**Stored data**
=== Begin Enclosure ===
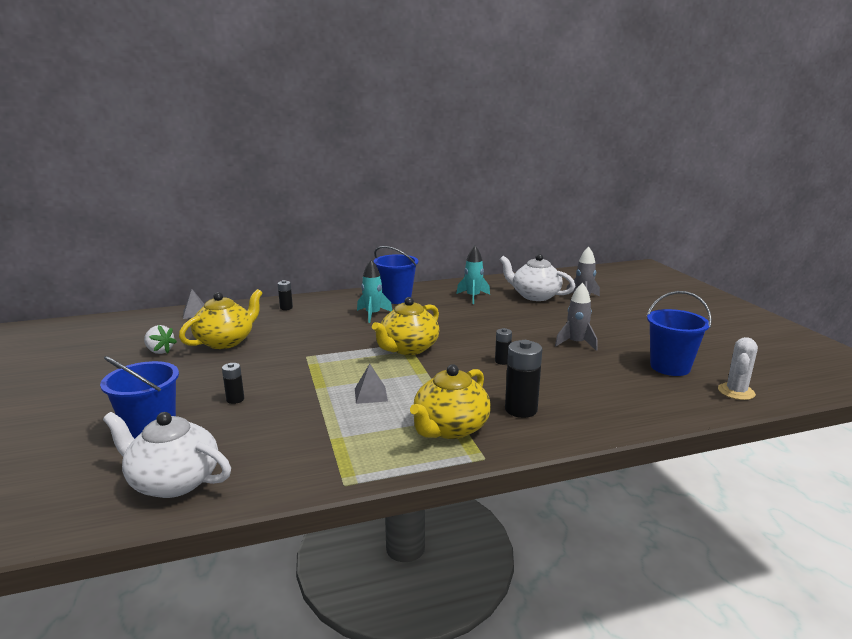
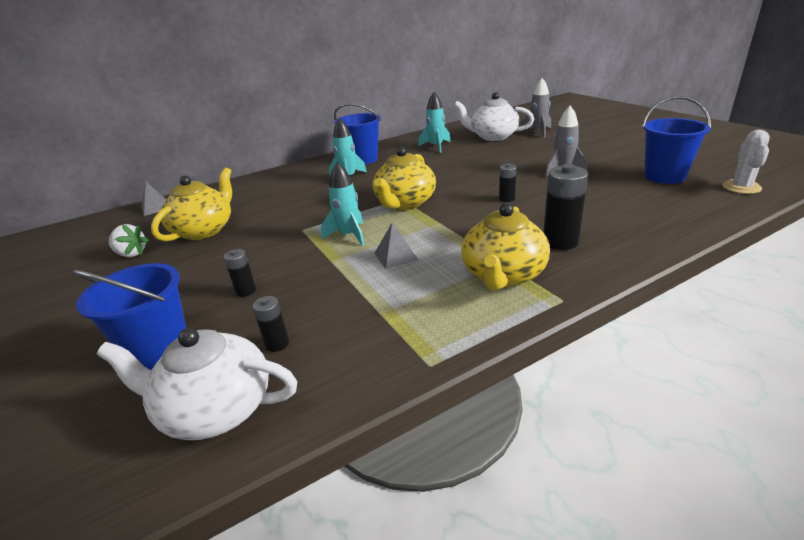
camera: 10 degrees left, 10 degrees up
(286, 308) = (254, 186): black battery -> black battery (277, 344)
(342, 369) = (349, 235): none -> turquoise rocket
=== End Enclosure ===
**Problem description**
Skip the images and write out the rest of the listing exactly.

**Exercise result**
camera: 10 degrees left, 10 degrees up
(286, 308) = (254, 186): black battery -> black battery (277, 344)
(342, 369) = (349, 235): none -> turquoise rocket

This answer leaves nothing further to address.